-- WORK TO BE COMPLETED --
Copy the rows word for word, starting with the first one and going on through the row that contains "December [637, 971]".

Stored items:
==*==

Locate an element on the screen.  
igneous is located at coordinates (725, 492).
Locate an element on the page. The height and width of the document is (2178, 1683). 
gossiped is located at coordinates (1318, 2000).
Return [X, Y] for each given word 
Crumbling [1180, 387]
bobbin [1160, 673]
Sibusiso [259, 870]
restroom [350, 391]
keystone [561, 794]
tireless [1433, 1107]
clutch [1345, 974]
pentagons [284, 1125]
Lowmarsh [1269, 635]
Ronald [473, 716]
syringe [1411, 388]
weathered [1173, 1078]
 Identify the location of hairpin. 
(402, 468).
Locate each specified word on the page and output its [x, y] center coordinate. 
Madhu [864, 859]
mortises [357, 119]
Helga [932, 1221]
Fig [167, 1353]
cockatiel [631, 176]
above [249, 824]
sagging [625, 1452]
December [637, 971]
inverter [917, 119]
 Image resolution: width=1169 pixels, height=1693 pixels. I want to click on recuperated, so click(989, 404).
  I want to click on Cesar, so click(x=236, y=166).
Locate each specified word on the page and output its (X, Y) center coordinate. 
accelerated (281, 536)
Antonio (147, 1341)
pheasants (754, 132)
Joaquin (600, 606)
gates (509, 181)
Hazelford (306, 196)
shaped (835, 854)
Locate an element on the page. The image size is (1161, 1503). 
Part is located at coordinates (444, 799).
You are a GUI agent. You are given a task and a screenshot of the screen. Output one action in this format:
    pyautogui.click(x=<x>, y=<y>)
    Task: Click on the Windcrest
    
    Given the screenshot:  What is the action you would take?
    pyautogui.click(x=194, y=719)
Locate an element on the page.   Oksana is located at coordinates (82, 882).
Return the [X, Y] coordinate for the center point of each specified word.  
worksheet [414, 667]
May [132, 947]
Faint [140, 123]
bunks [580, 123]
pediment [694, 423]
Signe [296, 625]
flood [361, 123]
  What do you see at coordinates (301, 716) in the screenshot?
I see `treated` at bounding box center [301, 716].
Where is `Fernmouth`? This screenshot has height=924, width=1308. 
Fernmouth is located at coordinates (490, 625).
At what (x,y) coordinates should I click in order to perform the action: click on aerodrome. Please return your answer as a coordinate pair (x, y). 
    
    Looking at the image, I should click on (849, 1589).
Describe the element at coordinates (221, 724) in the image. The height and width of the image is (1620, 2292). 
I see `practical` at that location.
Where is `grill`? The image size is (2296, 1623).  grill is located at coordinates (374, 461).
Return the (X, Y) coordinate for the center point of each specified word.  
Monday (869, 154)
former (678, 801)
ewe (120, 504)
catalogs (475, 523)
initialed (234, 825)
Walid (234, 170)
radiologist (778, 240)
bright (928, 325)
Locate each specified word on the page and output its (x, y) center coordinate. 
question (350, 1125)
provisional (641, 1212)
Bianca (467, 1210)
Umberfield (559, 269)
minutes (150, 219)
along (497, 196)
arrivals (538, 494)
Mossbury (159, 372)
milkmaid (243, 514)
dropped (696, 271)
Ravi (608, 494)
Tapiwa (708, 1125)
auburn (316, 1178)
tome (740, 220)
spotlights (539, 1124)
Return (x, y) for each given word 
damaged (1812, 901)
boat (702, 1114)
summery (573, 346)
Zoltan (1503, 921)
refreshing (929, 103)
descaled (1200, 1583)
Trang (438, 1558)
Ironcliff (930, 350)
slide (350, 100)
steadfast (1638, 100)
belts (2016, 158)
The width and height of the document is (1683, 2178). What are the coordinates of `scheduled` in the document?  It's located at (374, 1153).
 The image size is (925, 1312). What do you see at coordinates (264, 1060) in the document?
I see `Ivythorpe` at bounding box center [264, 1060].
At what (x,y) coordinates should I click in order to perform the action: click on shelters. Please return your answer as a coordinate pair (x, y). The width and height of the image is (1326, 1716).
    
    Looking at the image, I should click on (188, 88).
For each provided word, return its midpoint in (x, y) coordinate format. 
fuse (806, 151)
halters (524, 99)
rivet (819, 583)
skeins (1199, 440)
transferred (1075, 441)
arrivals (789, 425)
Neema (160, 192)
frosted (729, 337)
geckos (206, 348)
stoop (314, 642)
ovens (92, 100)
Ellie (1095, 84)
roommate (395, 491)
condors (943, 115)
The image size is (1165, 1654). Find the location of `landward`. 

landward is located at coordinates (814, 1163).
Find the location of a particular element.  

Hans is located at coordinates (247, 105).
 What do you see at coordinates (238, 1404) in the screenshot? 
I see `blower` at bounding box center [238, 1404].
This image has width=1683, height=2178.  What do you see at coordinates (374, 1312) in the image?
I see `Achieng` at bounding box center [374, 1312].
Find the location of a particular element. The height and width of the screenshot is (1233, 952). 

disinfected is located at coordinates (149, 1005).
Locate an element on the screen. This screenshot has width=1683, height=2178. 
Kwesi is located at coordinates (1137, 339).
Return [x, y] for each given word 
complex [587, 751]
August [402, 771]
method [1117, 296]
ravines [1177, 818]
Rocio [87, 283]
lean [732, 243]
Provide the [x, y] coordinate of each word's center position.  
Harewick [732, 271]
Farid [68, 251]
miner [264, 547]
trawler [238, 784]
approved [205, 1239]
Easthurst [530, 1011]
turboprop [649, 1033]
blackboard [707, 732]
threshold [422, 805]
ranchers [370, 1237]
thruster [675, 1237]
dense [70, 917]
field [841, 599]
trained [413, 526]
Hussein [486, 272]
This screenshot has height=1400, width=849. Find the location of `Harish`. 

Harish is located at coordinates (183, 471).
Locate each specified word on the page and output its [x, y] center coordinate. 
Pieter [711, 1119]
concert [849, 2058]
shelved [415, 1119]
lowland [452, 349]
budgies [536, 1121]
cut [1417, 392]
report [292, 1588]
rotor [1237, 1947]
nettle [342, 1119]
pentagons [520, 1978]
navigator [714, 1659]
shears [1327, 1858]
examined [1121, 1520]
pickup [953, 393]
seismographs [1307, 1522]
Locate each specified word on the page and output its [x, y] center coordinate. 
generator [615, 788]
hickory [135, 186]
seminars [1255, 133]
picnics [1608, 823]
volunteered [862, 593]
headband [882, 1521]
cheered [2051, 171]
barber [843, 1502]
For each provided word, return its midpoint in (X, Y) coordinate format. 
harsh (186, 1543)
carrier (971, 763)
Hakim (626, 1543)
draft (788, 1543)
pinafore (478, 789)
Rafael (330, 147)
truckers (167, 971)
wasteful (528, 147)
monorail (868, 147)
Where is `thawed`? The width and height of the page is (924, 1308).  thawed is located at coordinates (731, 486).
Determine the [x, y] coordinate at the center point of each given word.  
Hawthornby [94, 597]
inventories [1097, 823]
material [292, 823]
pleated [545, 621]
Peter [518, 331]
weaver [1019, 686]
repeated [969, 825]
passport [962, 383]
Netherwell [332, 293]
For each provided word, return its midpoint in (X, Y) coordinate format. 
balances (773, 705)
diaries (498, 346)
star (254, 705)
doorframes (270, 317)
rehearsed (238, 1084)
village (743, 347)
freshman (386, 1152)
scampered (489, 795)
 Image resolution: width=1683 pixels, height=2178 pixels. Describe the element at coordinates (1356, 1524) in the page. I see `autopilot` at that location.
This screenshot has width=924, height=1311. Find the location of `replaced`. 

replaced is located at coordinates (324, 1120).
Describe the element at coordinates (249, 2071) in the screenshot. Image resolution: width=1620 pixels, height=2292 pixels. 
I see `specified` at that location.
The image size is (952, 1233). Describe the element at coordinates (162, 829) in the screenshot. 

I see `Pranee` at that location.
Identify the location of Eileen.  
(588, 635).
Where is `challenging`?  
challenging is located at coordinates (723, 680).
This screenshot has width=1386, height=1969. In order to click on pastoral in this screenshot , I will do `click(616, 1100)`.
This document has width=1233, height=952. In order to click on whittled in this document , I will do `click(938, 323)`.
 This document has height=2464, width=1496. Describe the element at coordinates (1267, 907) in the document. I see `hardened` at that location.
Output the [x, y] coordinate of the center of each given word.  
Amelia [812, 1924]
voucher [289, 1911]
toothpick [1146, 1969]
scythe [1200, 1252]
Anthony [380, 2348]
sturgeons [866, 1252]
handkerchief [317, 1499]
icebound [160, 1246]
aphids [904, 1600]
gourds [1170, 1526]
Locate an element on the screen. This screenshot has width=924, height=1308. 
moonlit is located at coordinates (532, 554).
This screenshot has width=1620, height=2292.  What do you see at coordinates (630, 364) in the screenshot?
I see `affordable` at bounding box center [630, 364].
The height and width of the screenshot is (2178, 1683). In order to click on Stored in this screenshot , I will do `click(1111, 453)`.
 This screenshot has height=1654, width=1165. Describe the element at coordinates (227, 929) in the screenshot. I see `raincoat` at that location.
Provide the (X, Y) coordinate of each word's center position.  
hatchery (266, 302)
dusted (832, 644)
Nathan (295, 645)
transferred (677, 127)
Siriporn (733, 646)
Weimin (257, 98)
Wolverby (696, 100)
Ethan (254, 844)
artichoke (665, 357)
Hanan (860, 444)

==*==

-- THE REPLY --
Locate an element on the screen.  
igneous is located at coordinates (725, 492).
Locate an element on the page. The height and width of the document is (2178, 1683). 
gossiped is located at coordinates (1318, 2000).
Return [X, Y] for each given word 
Crumbling [1180, 387]
bobbin [1160, 673]
Sibusiso [259, 870]
restroom [350, 391]
keystone [561, 794]
tireless [1433, 1107]
clutch [1345, 974]
pentagons [284, 1125]
Lowmarsh [1269, 635]
Ronald [473, 716]
syringe [1411, 388]
weathered [1173, 1078]
 Identify the location of hairpin. 
(402, 468).
Locate each specified word on the page and output its [x, y] center coordinate. 
Madhu [864, 859]
mortises [357, 119]
Helga [932, 1221]
Fig [167, 1353]
cockatiel [631, 176]
above [249, 824]
sagging [625, 1452]
December [637, 971]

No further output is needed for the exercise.